Brief:
What is needed is an exact copy of the line where "yellow slope C2:D3" appears plus every later line in the material.

Material provided:
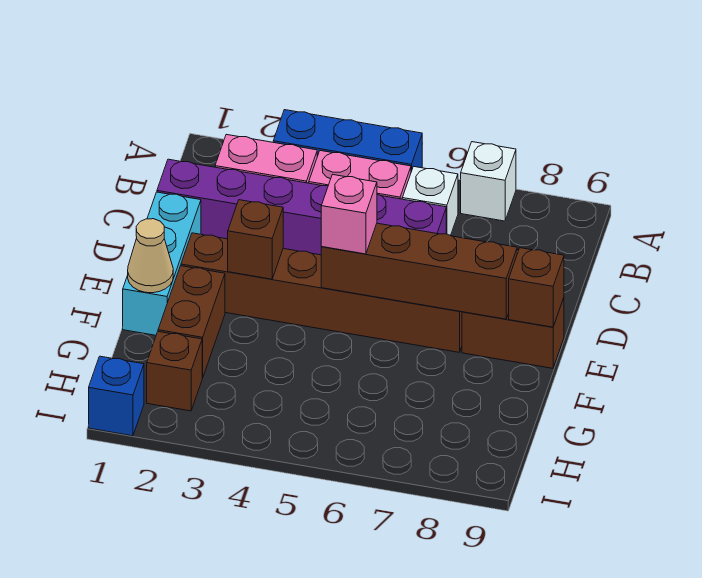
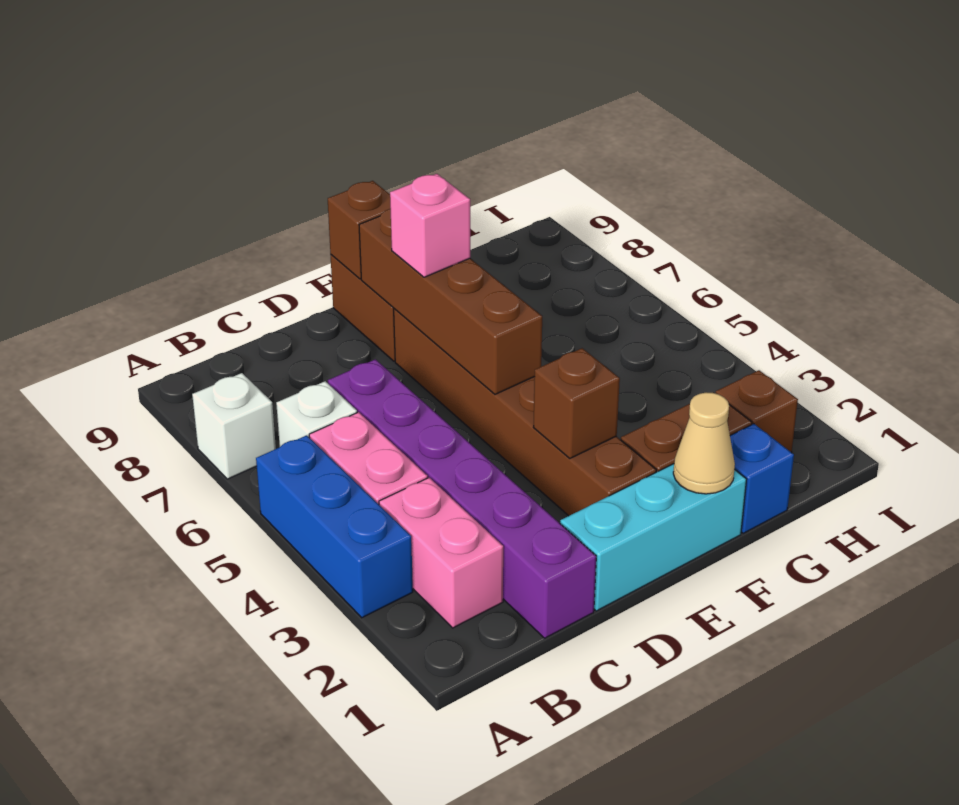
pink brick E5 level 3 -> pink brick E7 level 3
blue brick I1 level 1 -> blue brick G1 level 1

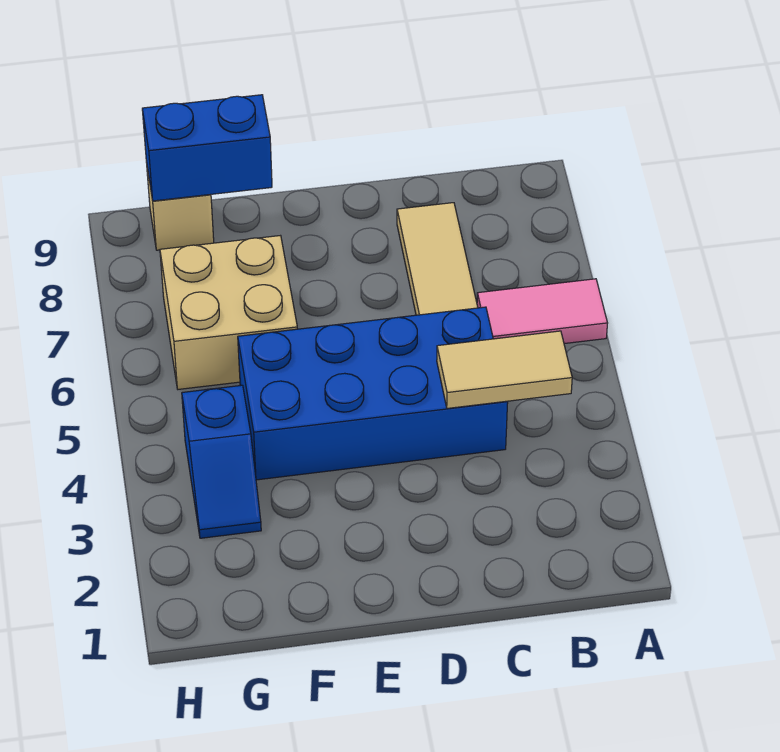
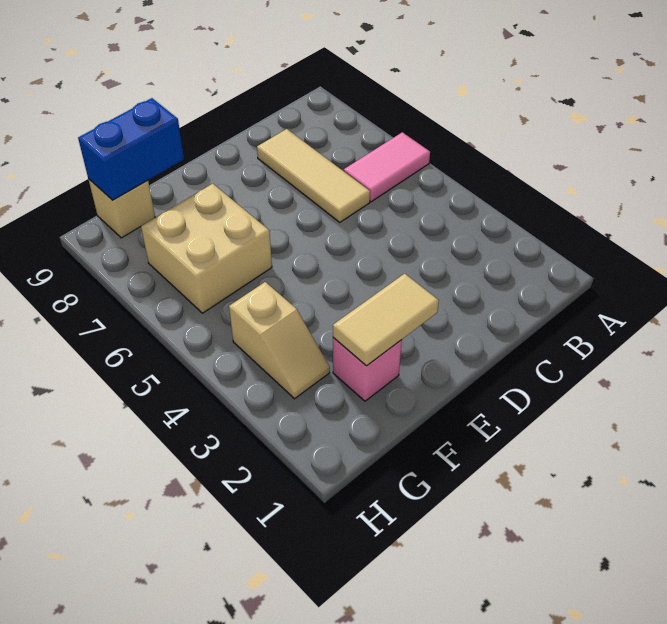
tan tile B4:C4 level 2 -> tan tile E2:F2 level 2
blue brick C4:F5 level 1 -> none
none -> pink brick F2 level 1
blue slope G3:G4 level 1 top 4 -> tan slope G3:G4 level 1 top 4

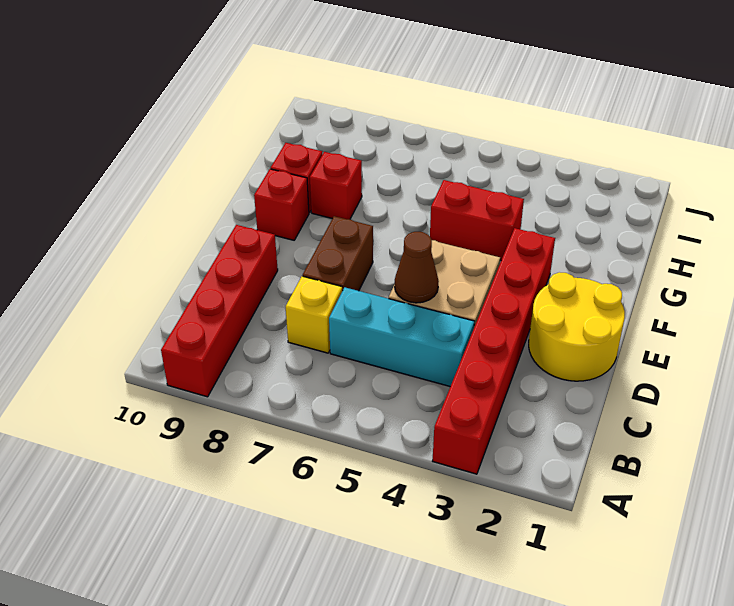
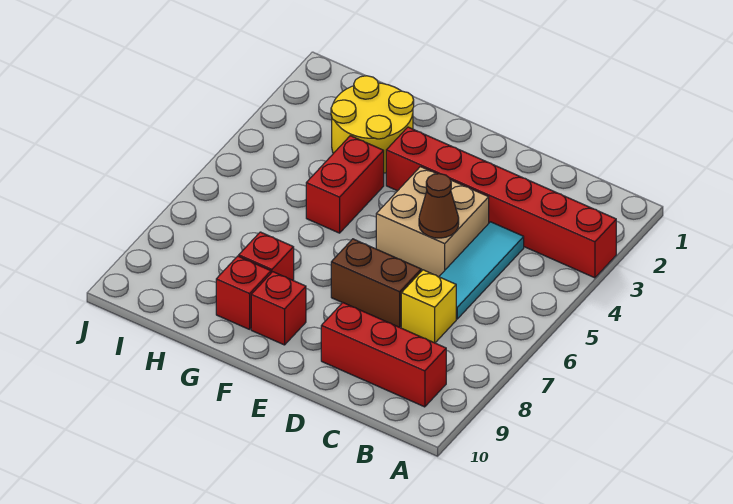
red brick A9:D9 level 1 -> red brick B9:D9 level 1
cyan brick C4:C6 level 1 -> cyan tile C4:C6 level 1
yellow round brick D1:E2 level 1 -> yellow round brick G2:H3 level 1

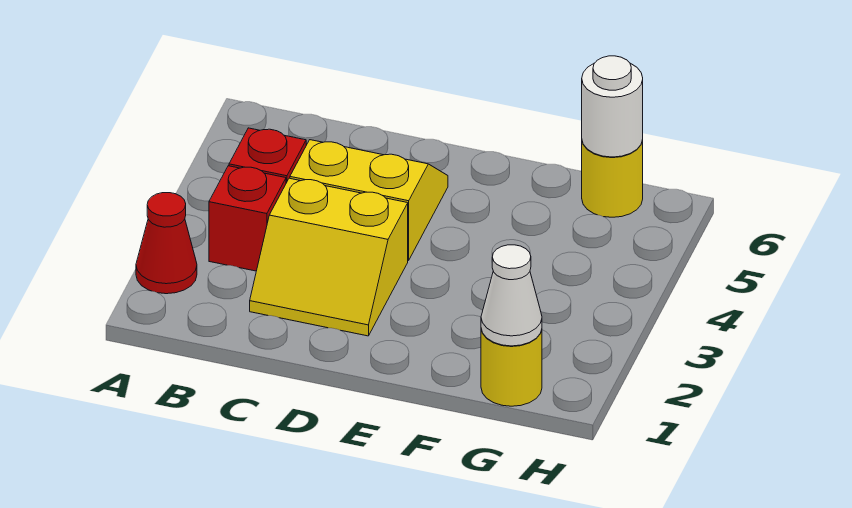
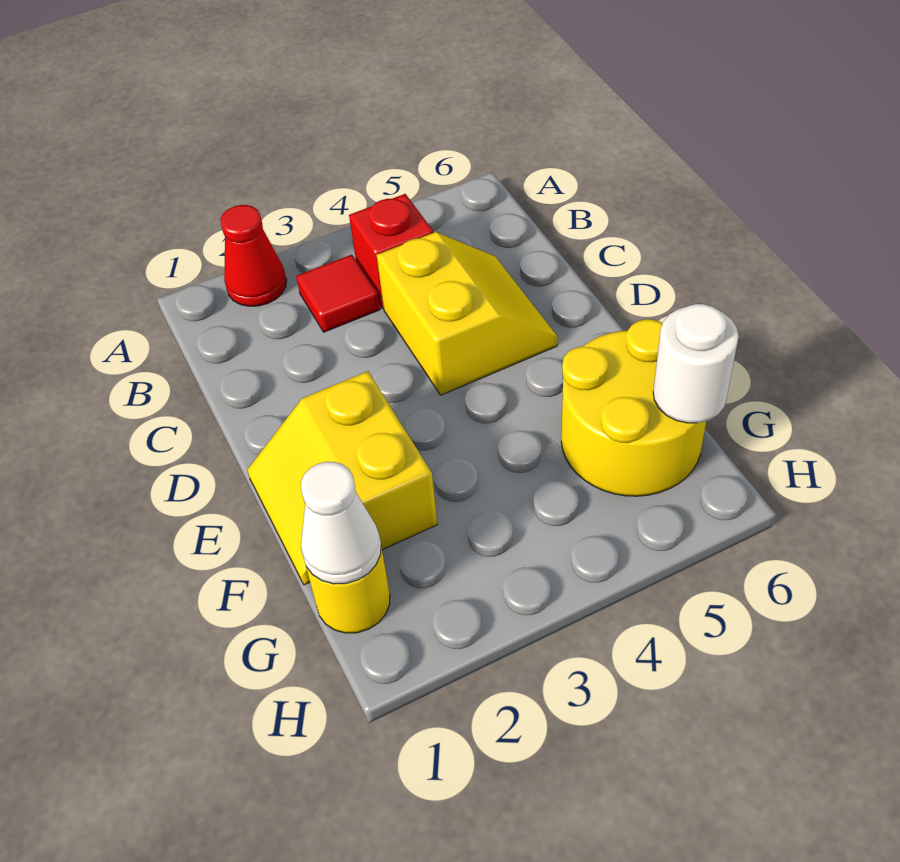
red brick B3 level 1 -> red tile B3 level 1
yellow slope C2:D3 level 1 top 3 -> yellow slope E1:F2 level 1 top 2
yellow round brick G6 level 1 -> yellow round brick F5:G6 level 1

Answer to this exercise:
yellow slope C2:D3 level 1 top 3 -> yellow slope E1:F2 level 1 top 2
yellow round brick G6 level 1 -> yellow round brick F5:G6 level 1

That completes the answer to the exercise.